• _RECORDS TO USE_:
────────────────────────────────────────

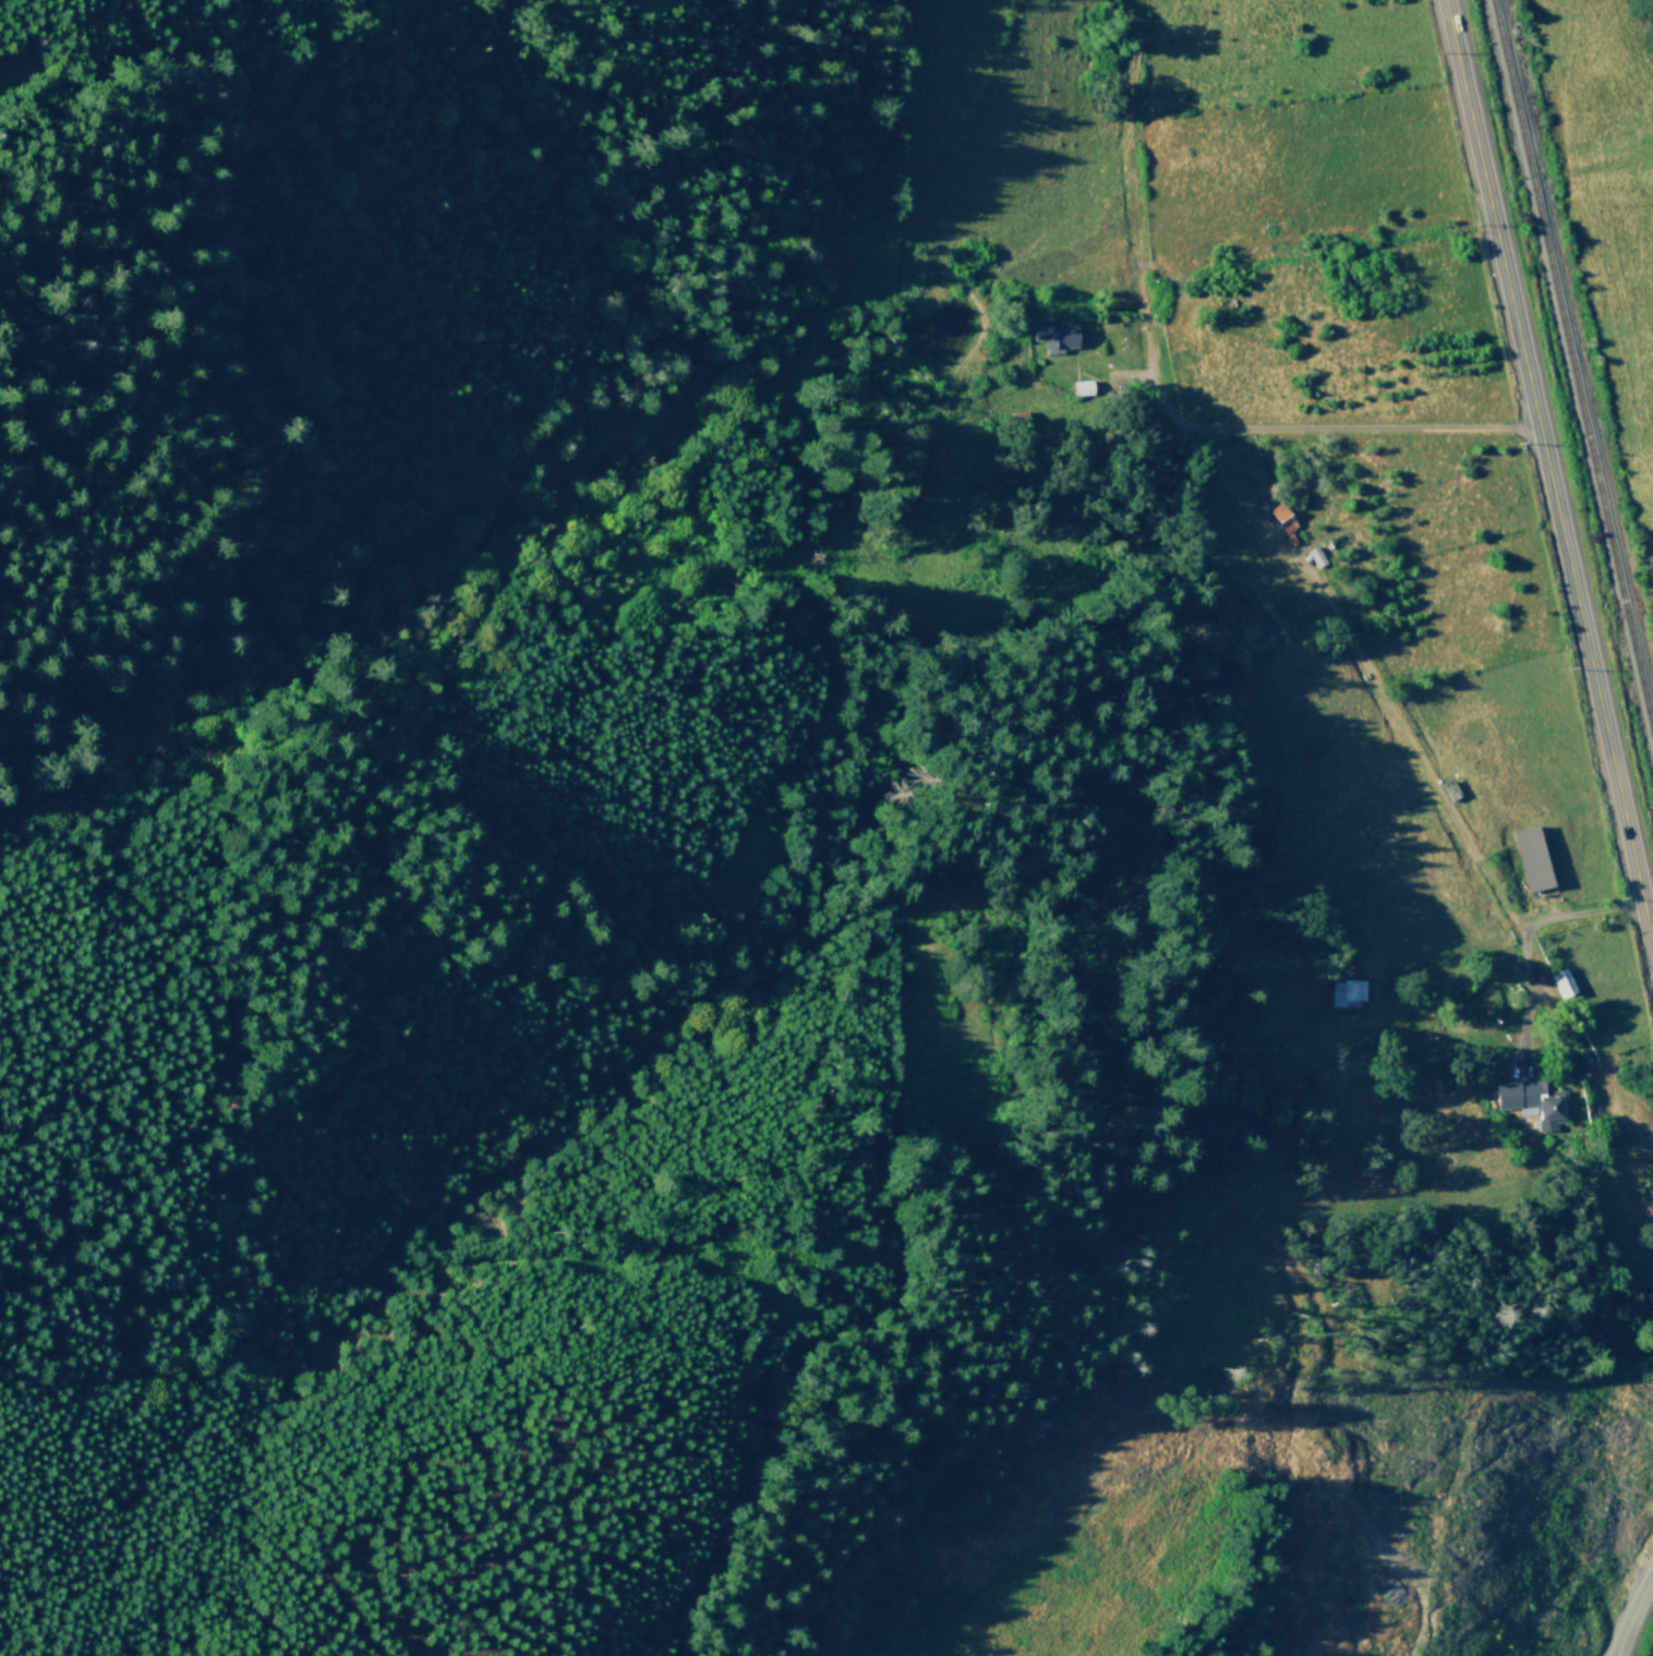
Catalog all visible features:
road: (16, 74)
railway: (1571, 366)
road: (1548, 468)
building: (1283, 519)
building: (1316, 557)
building: (1532, 859)
building: (1564, 983)
building: (1346, 994)
building: (1533, 1102)
road: (1627, 1611)

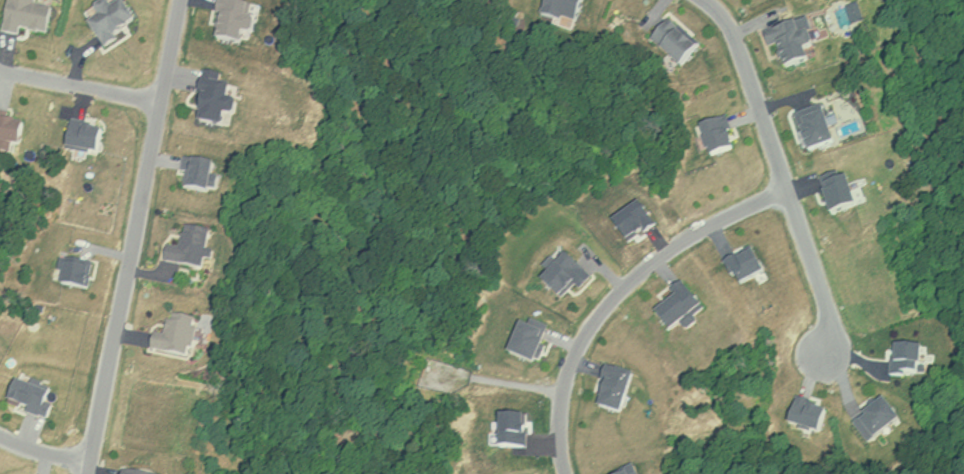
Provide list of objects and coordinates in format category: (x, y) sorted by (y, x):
road: (79, 87)
road: (780, 173)
road: (132, 237)
road: (619, 289)
road: (44, 448)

────────────────────────────────────────

• _REQUIREMENT_:
Pictures in the records should not appear in your copy, but everything else must be transcribed exactly.

• _EXERCISE RESPONSE_:
Catalog all visible features:
road: (16, 74)
railway: (1571, 366)
road: (1548, 468)
building: (1283, 519)
building: (1316, 557)
building: (1532, 859)
building: (1564, 983)
building: (1346, 994)
building: (1533, 1102)
road: (1627, 1611)

Provide list of objects and coordinates in format category: (x, y) sorted by (y, x):
road: (79, 87)
road: (780, 173)
road: (132, 237)
road: (619, 289)
road: (44, 448)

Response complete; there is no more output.